Records contained in a dataset:
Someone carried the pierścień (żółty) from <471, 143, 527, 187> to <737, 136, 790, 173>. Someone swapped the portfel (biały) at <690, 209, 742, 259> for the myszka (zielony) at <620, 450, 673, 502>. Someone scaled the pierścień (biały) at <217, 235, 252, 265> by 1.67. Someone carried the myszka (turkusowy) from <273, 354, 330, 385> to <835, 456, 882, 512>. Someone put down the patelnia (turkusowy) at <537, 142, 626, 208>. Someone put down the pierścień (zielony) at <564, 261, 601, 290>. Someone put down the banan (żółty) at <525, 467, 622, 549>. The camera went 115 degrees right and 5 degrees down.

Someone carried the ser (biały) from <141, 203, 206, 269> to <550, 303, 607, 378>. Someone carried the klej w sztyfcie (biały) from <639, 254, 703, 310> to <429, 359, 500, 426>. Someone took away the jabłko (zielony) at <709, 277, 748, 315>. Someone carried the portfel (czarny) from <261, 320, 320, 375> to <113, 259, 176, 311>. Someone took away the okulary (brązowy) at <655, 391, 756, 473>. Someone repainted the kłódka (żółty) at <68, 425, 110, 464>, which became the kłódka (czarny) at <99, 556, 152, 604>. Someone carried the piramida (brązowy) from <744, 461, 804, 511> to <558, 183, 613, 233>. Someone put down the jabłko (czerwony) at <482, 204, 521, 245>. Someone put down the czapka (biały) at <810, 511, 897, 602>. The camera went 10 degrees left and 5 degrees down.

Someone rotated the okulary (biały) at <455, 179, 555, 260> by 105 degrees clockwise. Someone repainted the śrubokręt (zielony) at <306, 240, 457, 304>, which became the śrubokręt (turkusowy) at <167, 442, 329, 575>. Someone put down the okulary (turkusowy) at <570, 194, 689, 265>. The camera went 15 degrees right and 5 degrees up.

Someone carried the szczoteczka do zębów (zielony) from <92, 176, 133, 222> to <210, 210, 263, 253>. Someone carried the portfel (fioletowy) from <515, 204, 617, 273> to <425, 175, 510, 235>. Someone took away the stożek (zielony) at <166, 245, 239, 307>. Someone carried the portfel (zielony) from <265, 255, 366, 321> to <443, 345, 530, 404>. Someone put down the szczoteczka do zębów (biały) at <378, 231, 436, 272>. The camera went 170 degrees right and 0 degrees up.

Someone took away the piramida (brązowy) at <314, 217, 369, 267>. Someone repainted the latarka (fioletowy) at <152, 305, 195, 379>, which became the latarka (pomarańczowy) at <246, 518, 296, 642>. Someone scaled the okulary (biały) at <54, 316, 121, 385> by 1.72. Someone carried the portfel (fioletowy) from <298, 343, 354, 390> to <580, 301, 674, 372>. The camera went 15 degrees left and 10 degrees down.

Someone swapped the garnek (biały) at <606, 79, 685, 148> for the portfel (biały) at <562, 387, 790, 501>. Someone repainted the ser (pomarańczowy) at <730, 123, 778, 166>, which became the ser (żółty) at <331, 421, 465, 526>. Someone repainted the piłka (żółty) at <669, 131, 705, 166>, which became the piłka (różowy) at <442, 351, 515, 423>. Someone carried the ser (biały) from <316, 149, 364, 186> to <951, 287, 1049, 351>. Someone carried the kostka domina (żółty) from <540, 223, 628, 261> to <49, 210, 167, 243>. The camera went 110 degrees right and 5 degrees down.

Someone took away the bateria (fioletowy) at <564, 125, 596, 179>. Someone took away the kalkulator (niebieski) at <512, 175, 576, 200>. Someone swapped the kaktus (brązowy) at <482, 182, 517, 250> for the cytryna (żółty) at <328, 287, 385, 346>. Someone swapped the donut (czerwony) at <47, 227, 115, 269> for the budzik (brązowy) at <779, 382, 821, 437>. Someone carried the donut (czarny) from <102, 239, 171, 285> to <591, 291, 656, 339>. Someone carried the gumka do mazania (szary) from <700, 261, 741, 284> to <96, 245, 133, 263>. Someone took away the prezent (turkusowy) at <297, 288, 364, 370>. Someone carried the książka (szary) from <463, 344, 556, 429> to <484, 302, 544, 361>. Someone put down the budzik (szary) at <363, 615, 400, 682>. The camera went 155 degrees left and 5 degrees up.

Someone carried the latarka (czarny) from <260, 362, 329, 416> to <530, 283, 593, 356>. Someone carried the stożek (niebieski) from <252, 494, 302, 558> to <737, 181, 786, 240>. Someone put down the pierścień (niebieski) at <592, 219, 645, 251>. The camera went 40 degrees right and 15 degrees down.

The problem:
Once you have read the data above, print all of it again exactly.

Answer box:
Someone carried the pierścień (żółty) from <471, 143, 527, 187> to <737, 136, 790, 173>. Someone swapped the portfel (biały) at <690, 209, 742, 259> for the myszka (zielony) at <620, 450, 673, 502>. Someone scaled the pierścień (biały) at <217, 235, 252, 265> by 1.67. Someone carried the myszka (turkusowy) from <273, 354, 330, 385> to <835, 456, 882, 512>. Someone put down the patelnia (turkusowy) at <537, 142, 626, 208>. Someone put down the pierścień (zielony) at <564, 261, 601, 290>. Someone put down the banan (żółty) at <525, 467, 622, 549>. The camera went 115 degrees right and 5 degrees down.

Someone carried the ser (biały) from <141, 203, 206, 269> to <550, 303, 607, 378>. Someone carried the klej w sztyfcie (biały) from <639, 254, 703, 310> to <429, 359, 500, 426>. Someone took away the jabłko (zielony) at <709, 277, 748, 315>. Someone carried the portfel (czarny) from <261, 320, 320, 375> to <113, 259, 176, 311>. Someone took away the okulary (brązowy) at <655, 391, 756, 473>. Someone repainted the kłódka (żółty) at <68, 425, 110, 464>, which became the kłódka (czarny) at <99, 556, 152, 604>. Someone carried the piramida (brązowy) from <744, 461, 804, 511> to <558, 183, 613, 233>. Someone put down the jabłko (czerwony) at <482, 204, 521, 245>. Someone put down the czapka (biały) at <810, 511, 897, 602>. The camera went 10 degrees left and 5 degrees down.

Someone rotated the okulary (biały) at <455, 179, 555, 260> by 105 degrees clockwise. Someone repainted the śrubokręt (zielony) at <306, 240, 457, 304>, which became the śrubokręt (turkusowy) at <167, 442, 329, 575>. Someone put down the okulary (turkusowy) at <570, 194, 689, 265>. The camera went 15 degrees right and 5 degrees up.

Someone carried the szczoteczka do zębów (zielony) from <92, 176, 133, 222> to <210, 210, 263, 253>. Someone carried the portfel (fioletowy) from <515, 204, 617, 273> to <425, 175, 510, 235>. Someone took away the stożek (zielony) at <166, 245, 239, 307>. Someone carried the portfel (zielony) from <265, 255, 366, 321> to <443, 345, 530, 404>. Someone put down the szczoteczka do zębów (biały) at <378, 231, 436, 272>. The camera went 170 degrees right and 0 degrees up.

Someone took away the piramida (brązowy) at <314, 217, 369, 267>. Someone repainted the latarka (fioletowy) at <152, 305, 195, 379>, which became the latarka (pomarańczowy) at <246, 518, 296, 642>. Someone scaled the okulary (biały) at <54, 316, 121, 385> by 1.72. Someone carried the portfel (fioletowy) from <298, 343, 354, 390> to <580, 301, 674, 372>. The camera went 15 degrees left and 10 degrees down.

Someone swapped the garnek (biały) at <606, 79, 685, 148> for the portfel (biały) at <562, 387, 790, 501>. Someone repainted the ser (pomarańczowy) at <730, 123, 778, 166>, which became the ser (żółty) at <331, 421, 465, 526>. Someone repainted the piłka (żółty) at <669, 131, 705, 166>, which became the piłka (różowy) at <442, 351, 515, 423>. Someone carried the ser (biały) from <316, 149, 364, 186> to <951, 287, 1049, 351>. Someone carried the kostka domina (żółty) from <540, 223, 628, 261> to <49, 210, 167, 243>. The camera went 110 degrees right and 5 degrees down.

Someone took away the bateria (fioletowy) at <564, 125, 596, 179>. Someone took away the kalkulator (niebieski) at <512, 175, 576, 200>. Someone swapped the kaktus (brązowy) at <482, 182, 517, 250> for the cytryna (żółty) at <328, 287, 385, 346>. Someone swapped the donut (czerwony) at <47, 227, 115, 269> for the budzik (brązowy) at <779, 382, 821, 437>. Someone carried the donut (czarny) from <102, 239, 171, 285> to <591, 291, 656, 339>. Someone carried the gumka do mazania (szary) from <700, 261, 741, 284> to <96, 245, 133, 263>. Someone took away the prezent (turkusowy) at <297, 288, 364, 370>. Someone carried the książka (szary) from <463, 344, 556, 429> to <484, 302, 544, 361>. Someone put down the budzik (szary) at <363, 615, 400, 682>. The camera went 155 degrees left and 5 degrees up.

Someone carried the latarka (czarny) from <260, 362, 329, 416> to <530, 283, 593, 356>. Someone carried the stożek (niebieski) from <252, 494, 302, 558> to <737, 181, 786, 240>. Someone put down the pierścień (niebieski) at <592, 219, 645, 251>. The camera went 40 degrees right and 15 degrees down.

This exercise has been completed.